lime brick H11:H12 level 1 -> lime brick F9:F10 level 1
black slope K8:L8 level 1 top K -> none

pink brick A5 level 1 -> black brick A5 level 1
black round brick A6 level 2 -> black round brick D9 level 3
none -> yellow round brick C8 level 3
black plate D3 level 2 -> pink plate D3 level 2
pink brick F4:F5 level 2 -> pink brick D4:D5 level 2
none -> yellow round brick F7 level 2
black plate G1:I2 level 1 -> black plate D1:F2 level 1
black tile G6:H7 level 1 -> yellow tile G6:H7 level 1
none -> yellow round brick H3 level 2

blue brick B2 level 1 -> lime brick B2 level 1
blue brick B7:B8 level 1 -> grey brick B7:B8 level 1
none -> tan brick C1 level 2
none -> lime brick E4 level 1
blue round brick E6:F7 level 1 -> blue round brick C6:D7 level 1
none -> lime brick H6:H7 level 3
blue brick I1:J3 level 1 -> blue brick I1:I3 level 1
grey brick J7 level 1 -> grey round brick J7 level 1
· · · · · · ·
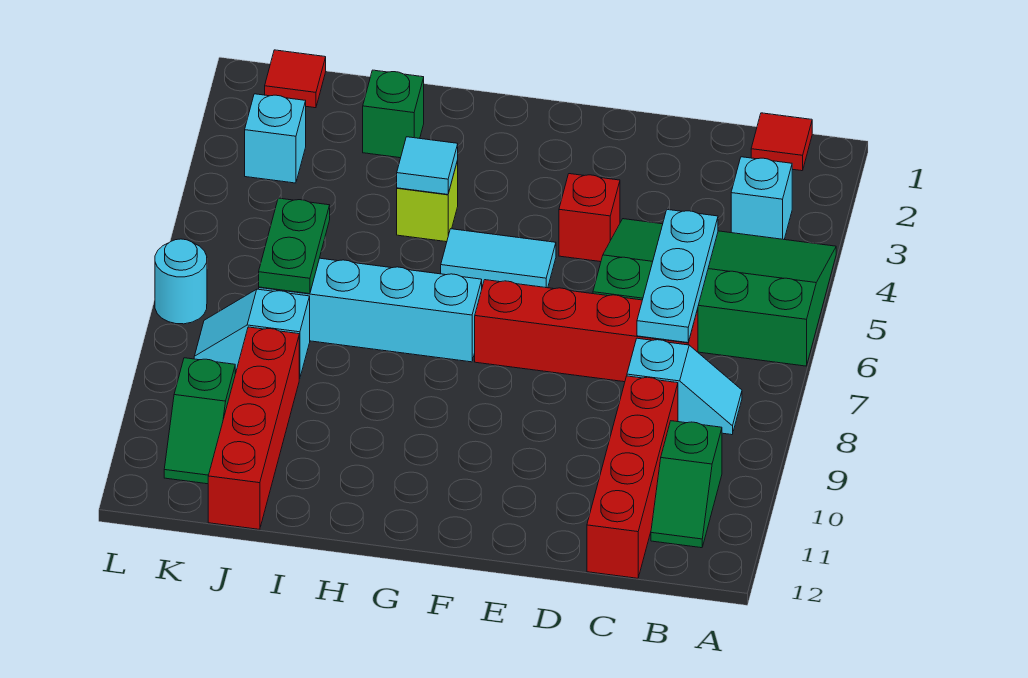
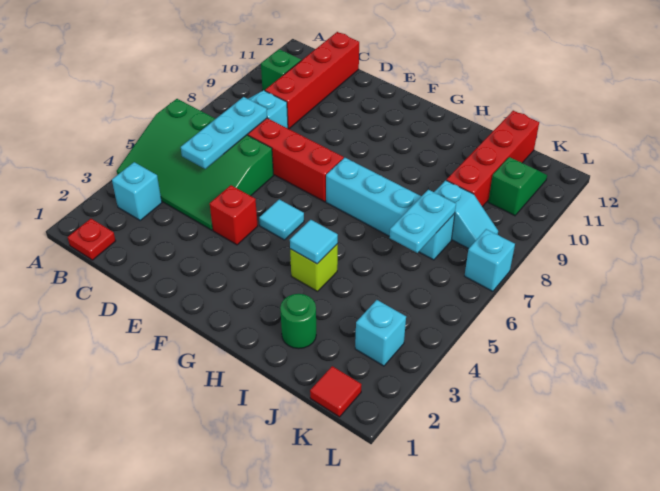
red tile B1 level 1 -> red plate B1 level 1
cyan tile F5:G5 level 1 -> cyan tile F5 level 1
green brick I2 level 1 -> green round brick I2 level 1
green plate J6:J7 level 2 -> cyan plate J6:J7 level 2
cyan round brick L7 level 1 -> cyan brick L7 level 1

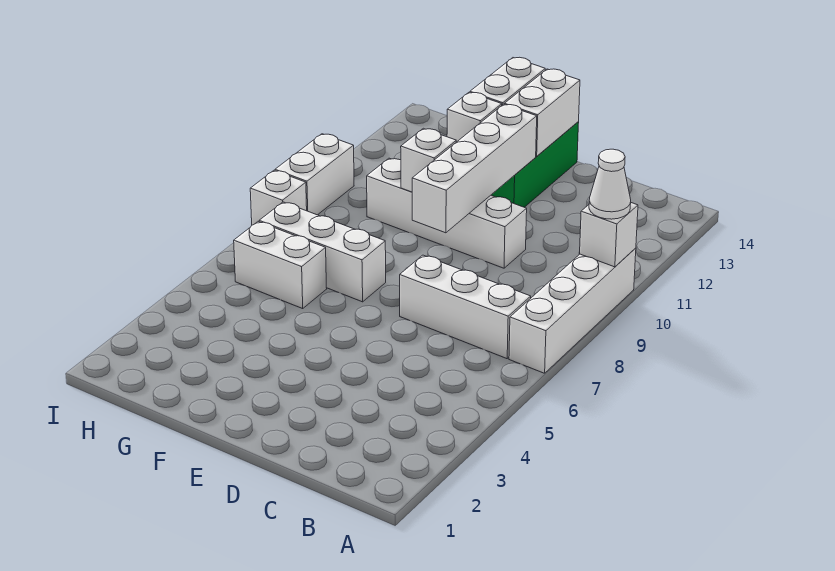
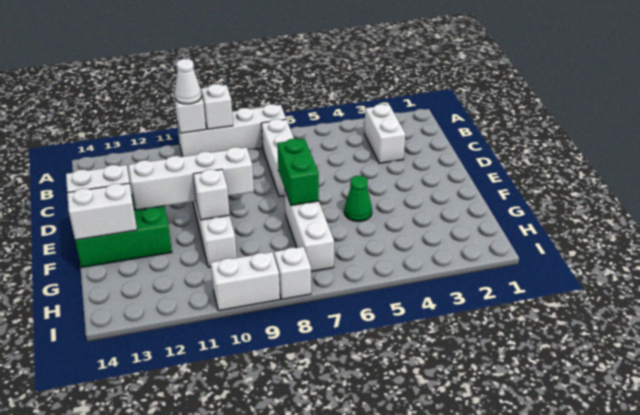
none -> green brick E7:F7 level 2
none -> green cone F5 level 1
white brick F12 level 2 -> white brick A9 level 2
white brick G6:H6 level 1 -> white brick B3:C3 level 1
· · · · · · ·
Task brief: Word for word, restate the lines of the data above that fall between the line holding "blue brick I1:J3" and the line holding "grey brick J7", inclusive, and no other lines.

Response to the exercise:
blue brick I1:J3 level 1 -> blue brick I1:I3 level 1
grey brick J7 level 1 -> grey round brick J7 level 1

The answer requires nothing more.